▸ **TASK REQUIREMENTS**:
Could you reproduce all of the records exactly?

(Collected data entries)
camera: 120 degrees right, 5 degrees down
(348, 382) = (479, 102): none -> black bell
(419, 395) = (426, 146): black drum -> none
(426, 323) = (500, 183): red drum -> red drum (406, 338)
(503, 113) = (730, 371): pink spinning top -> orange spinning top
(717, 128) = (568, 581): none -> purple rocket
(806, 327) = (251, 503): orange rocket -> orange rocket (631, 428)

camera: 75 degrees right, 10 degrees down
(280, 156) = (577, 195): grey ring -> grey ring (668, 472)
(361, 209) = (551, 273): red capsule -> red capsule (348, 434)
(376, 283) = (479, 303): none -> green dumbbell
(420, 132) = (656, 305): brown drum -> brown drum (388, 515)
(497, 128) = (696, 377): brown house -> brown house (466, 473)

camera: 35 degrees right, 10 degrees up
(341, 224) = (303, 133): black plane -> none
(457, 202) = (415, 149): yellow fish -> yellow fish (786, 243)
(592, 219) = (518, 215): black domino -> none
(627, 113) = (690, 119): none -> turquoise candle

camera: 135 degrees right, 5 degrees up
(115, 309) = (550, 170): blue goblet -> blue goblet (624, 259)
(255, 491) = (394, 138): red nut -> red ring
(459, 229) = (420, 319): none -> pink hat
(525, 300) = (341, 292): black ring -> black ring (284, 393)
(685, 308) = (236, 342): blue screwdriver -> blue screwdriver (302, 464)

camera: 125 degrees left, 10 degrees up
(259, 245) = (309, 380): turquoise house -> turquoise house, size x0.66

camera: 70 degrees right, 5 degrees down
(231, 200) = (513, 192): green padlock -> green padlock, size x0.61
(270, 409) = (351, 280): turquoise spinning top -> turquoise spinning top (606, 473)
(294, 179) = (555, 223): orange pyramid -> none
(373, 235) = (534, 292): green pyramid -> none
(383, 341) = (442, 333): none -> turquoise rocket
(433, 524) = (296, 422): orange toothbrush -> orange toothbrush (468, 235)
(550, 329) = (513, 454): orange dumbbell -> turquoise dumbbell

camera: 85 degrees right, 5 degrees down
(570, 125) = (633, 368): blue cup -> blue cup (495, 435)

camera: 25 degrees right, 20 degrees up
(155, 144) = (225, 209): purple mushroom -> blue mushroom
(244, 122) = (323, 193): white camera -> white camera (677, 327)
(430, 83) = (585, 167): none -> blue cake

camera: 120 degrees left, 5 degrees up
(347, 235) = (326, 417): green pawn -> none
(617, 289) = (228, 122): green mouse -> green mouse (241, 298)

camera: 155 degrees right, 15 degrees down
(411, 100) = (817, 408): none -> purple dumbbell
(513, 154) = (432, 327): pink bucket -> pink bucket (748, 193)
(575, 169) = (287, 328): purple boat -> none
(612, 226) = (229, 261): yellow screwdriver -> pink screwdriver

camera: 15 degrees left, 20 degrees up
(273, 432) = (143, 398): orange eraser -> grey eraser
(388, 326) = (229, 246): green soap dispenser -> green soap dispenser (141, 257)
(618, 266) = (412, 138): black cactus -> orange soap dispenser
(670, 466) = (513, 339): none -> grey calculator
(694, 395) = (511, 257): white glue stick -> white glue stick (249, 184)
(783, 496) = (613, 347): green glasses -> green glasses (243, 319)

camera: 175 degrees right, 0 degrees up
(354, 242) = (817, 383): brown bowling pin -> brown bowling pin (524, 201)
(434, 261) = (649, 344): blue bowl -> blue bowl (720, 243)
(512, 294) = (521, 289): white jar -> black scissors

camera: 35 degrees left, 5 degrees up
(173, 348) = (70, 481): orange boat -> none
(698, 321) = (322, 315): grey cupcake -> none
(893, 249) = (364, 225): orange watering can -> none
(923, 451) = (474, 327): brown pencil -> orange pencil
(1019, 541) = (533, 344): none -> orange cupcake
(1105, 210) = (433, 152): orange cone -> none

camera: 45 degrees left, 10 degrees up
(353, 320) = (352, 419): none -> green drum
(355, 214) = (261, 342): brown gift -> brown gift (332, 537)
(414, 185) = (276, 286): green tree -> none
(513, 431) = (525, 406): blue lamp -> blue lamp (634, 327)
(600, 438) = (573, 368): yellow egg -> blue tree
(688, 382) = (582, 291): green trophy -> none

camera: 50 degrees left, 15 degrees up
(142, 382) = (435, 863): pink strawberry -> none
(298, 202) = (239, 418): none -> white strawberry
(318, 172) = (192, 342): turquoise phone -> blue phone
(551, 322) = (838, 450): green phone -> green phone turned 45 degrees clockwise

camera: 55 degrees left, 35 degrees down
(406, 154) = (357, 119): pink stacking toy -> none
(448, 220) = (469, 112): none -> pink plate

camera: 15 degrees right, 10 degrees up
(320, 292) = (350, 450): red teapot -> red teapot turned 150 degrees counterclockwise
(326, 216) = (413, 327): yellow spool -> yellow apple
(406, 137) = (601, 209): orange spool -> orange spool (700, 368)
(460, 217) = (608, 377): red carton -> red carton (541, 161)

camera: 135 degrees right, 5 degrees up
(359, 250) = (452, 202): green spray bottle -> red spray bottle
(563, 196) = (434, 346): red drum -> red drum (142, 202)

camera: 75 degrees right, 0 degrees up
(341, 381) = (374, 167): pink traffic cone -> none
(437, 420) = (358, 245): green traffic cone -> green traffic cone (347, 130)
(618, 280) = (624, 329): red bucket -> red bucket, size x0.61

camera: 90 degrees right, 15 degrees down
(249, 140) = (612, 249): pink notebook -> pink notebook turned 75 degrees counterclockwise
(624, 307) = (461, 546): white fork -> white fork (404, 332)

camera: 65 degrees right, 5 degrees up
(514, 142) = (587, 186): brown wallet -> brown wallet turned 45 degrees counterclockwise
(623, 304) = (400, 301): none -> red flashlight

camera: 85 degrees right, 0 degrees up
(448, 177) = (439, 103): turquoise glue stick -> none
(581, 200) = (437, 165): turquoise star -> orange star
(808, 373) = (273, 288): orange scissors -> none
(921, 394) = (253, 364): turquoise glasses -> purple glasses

▸ **RESULT**:
camera: 120 degrees right, 5 degrees down
(348, 382) = (479, 102): none -> black bell
(419, 395) = (426, 146): black drum -> none
(426, 323) = (500, 183): red drum -> red drum (406, 338)
(503, 113) = (730, 371): pink spinning top -> orange spinning top
(717, 128) = (568, 581): none -> purple rocket
(806, 327) = (251, 503): orange rocket -> orange rocket (631, 428)

camera: 75 degrees right, 10 degrees down
(280, 156) = (577, 195): grey ring -> grey ring (668, 472)
(361, 209) = (551, 273): red capsule -> red capsule (348, 434)
(376, 283) = (479, 303): none -> green dumbbell
(420, 132) = (656, 305): brown drum -> brown drum (388, 515)
(497, 128) = (696, 377): brown house -> brown house (466, 473)

camera: 35 degrees right, 10 degrees up
(341, 224) = (303, 133): black plane -> none
(457, 202) = (415, 149): yellow fish -> yellow fish (786, 243)
(592, 219) = (518, 215): black domino -> none
(627, 113) = (690, 119): none -> turquoise candle

camera: 135 degrees right, 5 degrees up
(115, 309) = (550, 170): blue goblet -> blue goblet (624, 259)
(255, 491) = (394, 138): red nut -> red ring
(459, 229) = (420, 319): none -> pink hat
(525, 300) = (341, 292): black ring -> black ring (284, 393)
(685, 308) = (236, 342): blue screwdriver -> blue screwdriver (302, 464)

camera: 125 degrees left, 10 degrees up
(259, 245) = (309, 380): turquoise house -> turquoise house, size x0.66

camera: 70 degrees right, 5 degrees down
(231, 200) = (513, 192): green padlock -> green padlock, size x0.61
(270, 409) = (351, 280): turquoise spinning top -> turquoise spinning top (606, 473)
(294, 179) = (555, 223): orange pyramid -> none
(373, 235) = (534, 292): green pyramid -> none
(383, 341) = (442, 333): none -> turquoise rocket
(433, 524) = (296, 422): orange toothbrush -> orange toothbrush (468, 235)
(550, 329) = (513, 454): orange dumbbell -> turquoise dumbbell

camera: 85 degrees right, 5 degrees down
(570, 125) = (633, 368): blue cup -> blue cup (495, 435)

camera: 25 degrees right, 20 degrees up
(155, 144) = (225, 209): purple mushroom -> blue mushroom
(244, 122) = (323, 193): white camera -> white camera (677, 327)
(430, 83) = (585, 167): none -> blue cake

camera: 120 degrees left, 5 degrees up
(347, 235) = (326, 417): green pawn -> none
(617, 289) = (228, 122): green mouse -> green mouse (241, 298)

camera: 155 degrees right, 15 degrees down
(411, 100) = (817, 408): none -> purple dumbbell
(513, 154) = (432, 327): pink bucket -> pink bucket (748, 193)
(575, 169) = (287, 328): purple boat -> none
(612, 226) = (229, 261): yellow screwdriver -> pink screwdriver

camera: 15 degrees left, 20 degrees up
(273, 432) = (143, 398): orange eraser -> grey eraser
(388, 326) = (229, 246): green soap dispenser -> green soap dispenser (141, 257)
(618, 266) = (412, 138): black cactus -> orange soap dispenser
(670, 466) = (513, 339): none -> grey calculator
(694, 395) = (511, 257): white glue stick -> white glue stick (249, 184)
(783, 496) = (613, 347): green glasses -> green glasses (243, 319)

camera: 175 degrees right, 0 degrees up
(354, 242) = (817, 383): brown bowling pin -> brown bowling pin (524, 201)
(434, 261) = (649, 344): blue bowl -> blue bowl (720, 243)
(512, 294) = (521, 289): white jar -> black scissors

camera: 35 degrees left, 5 degrees up
(173, 348) = (70, 481): orange boat -> none
(698, 321) = (322, 315): grey cupcake -> none
(893, 249) = (364, 225): orange watering can -> none
(923, 451) = (474, 327): brown pencil -> orange pencil
(1019, 541) = (533, 344): none -> orange cupcake
(1105, 210) = (433, 152): orange cone -> none

camera: 45 degrees left, 10 degrees up
(353, 320) = (352, 419): none -> green drum
(355, 214) = (261, 342): brown gift -> brown gift (332, 537)
(414, 185) = (276, 286): green tree -> none
(513, 431) = (525, 406): blue lamp -> blue lamp (634, 327)
(600, 438) = (573, 368): yellow egg -> blue tree
(688, 382) = (582, 291): green trophy -> none

camera: 50 degrees left, 15 degrees up
(142, 382) = (435, 863): pink strawberry -> none
(298, 202) = (239, 418): none -> white strawberry
(318, 172) = (192, 342): turquoise phone -> blue phone
(551, 322) = (838, 450): green phone -> green phone turned 45 degrees clockwise

camera: 55 degrees left, 35 degrees down
(406, 154) = (357, 119): pink stacking toy -> none
(448, 220) = (469, 112): none -> pink plate

camera: 15 degrees right, 10 degrees up
(320, 292) = (350, 450): red teapot -> red teapot turned 150 degrees counterclockwise
(326, 216) = (413, 327): yellow spool -> yellow apple
(406, 137) = (601, 209): orange spool -> orange spool (700, 368)
(460, 217) = (608, 377): red carton -> red carton (541, 161)

camera: 135 degrees right, 5 degrees up
(359, 250) = (452, 202): green spray bottle -> red spray bottle
(563, 196) = (434, 346): red drum -> red drum (142, 202)

camera: 75 degrees right, 0 degrees up
(341, 381) = (374, 167): pink traffic cone -> none
(437, 420) = (358, 245): green traffic cone -> green traffic cone (347, 130)
(618, 280) = (624, 329): red bucket -> red bucket, size x0.61

camera: 90 degrees right, 15 degrees down
(249, 140) = (612, 249): pink notebook -> pink notebook turned 75 degrees counterclockwise
(624, 307) = (461, 546): white fork -> white fork (404, 332)

camera: 65 degrees right, 5 degrees up
(514, 142) = (587, 186): brown wallet -> brown wallet turned 45 degrees counterclockwise
(623, 304) = (400, 301): none -> red flashlight

camera: 85 degrees right, 0 degrees up
(448, 177) = (439, 103): turquoise glue stick -> none
(581, 200) = (437, 165): turquoise star -> orange star
(808, 373) = (273, 288): orange scissors -> none
(921, 394) = (253, 364): turquoise glasses -> purple glasses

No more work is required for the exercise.